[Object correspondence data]
== == ==

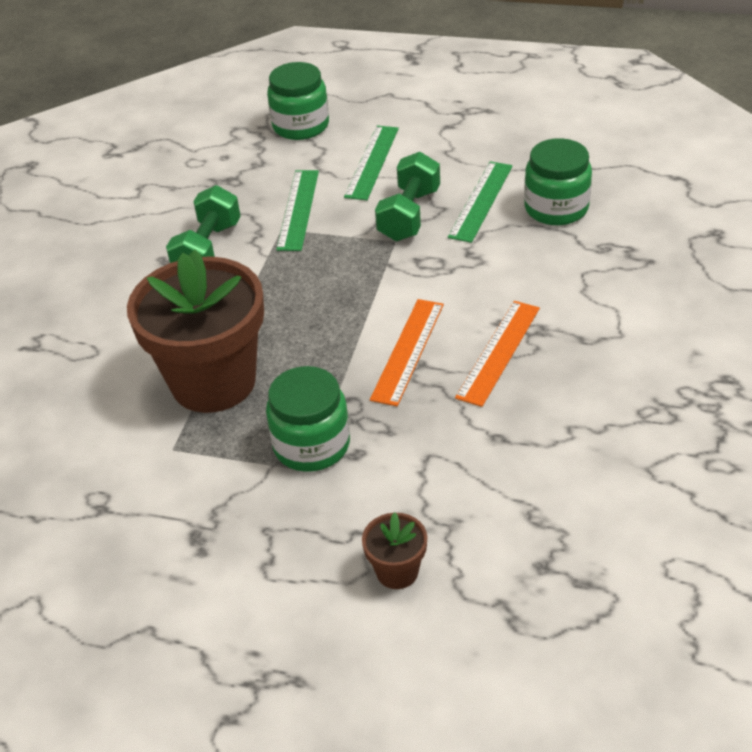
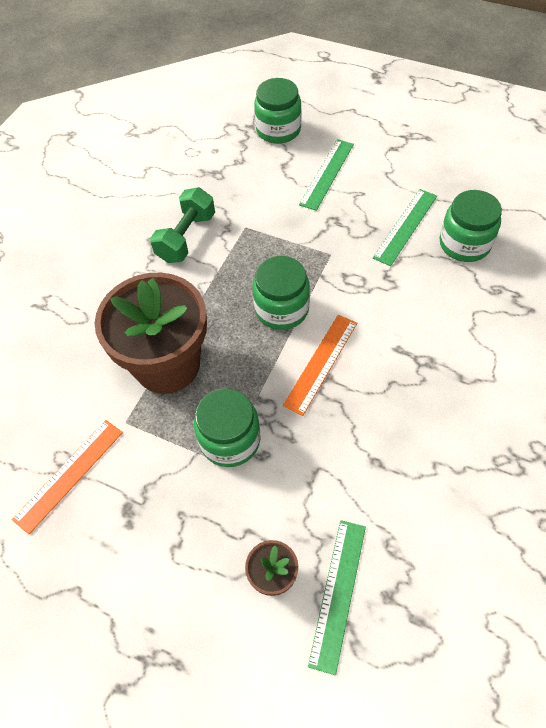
camera: 10 degrees right, 15 degrees up
(298, 209) = (261, 210): green ruler -> green ruler (338, 593)
(346, 304) = (282, 309): none -> green jar
(409, 215) = (346, 230): green dumbbell -> none
(498, 352) = (392, 378): orange ruler -> orange ruler (69, 474)

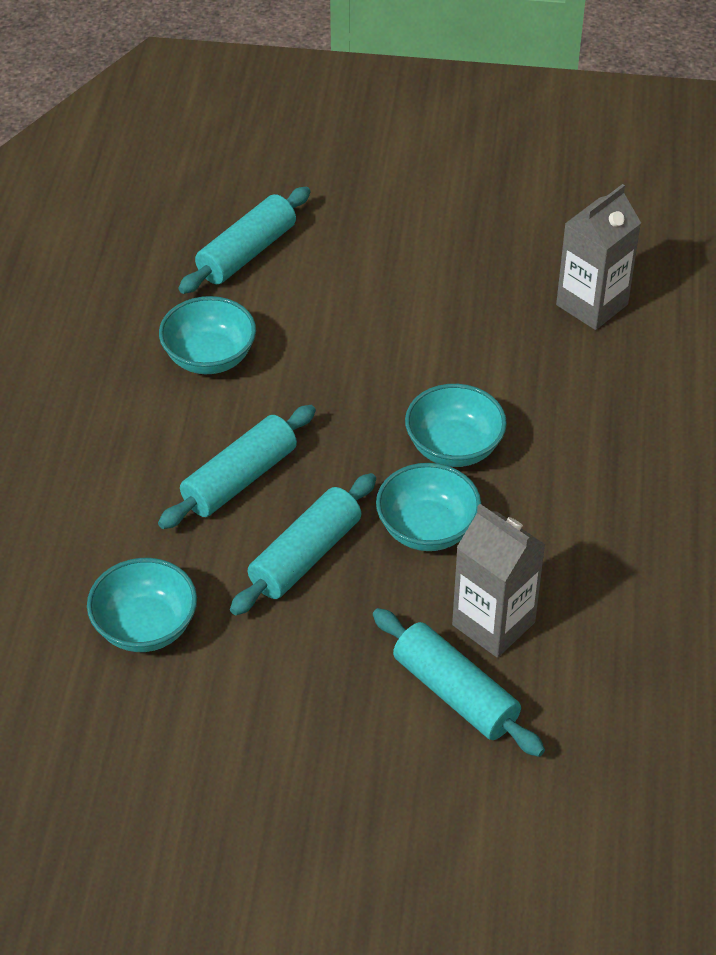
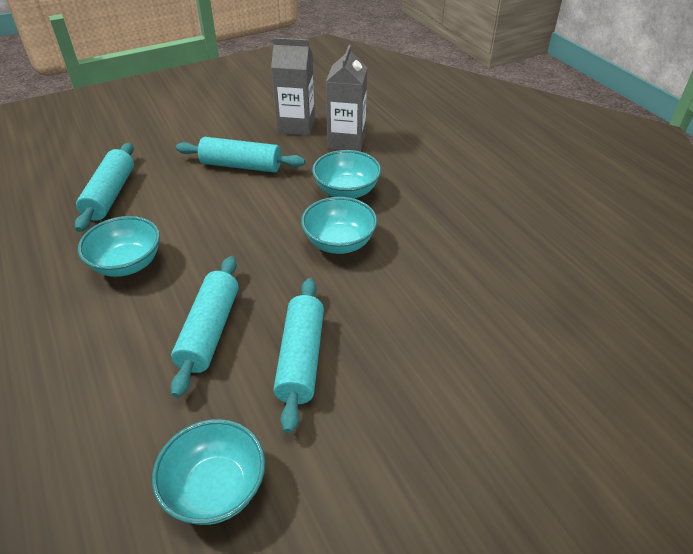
camera: 35 degrees left, 5 degrees down
(427, 529) = (367, 298): turquoise bowl -> turquoise bowl (346, 191)
(455, 693) = (488, 396): turquoise rolling pin -> turquoise rolling pin (241, 166)
(493, 623) = (465, 334): grey carton -> grey carton (296, 126)

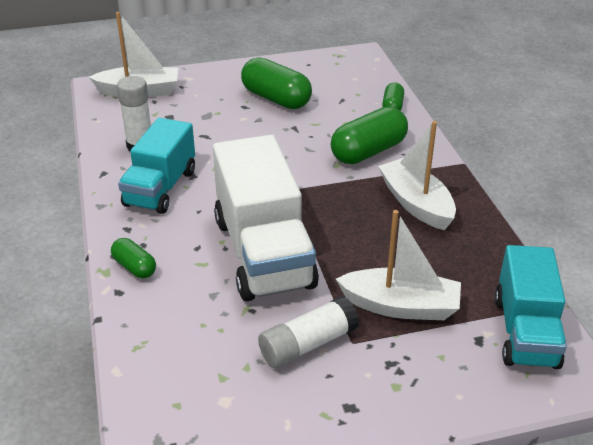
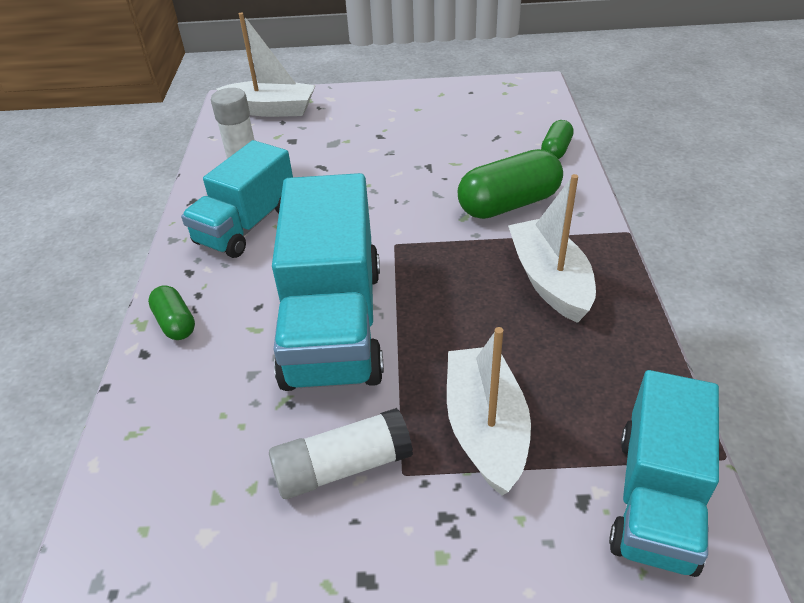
camera: 15 degrees right, 5 degrees up
(263, 253) = (333, 324): white truck -> turquoise truck
(276, 99) = (419, 129): green capsule -> none
(400, 306) = (485, 428): white boat -> white boat turned 120 degrees counterclockwise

== == ==

What needs to be done: The pictures stay out of the copy. Set down the entries above precisely.

Reply:
camera: 10 degrees right, 15 degrees up
(298, 209) = (261, 210): green ruler -> green ruler (338, 593)
(346, 304) = (282, 309): none -> green jar
(409, 215) = (346, 230): green dumbbell -> none
(498, 352) = (392, 378): orange ruler -> orange ruler (69, 474)

camera: 35 degrees left, 5 degrees down
(427, 529) = (367, 298): turquoise bowl -> turquoise bowl (346, 191)
(455, 693) = (488, 396): turquoise rolling pin -> turquoise rolling pin (241, 166)
(493, 623) = (465, 334): grey carton -> grey carton (296, 126)

camera: 15 degrees right, 5 degrees up
(263, 253) = (333, 324): white truck -> turquoise truck
(276, 99) = (419, 129): green capsule -> none
(400, 306) = (485, 428): white boat -> white boat turned 120 degrees counterclockwise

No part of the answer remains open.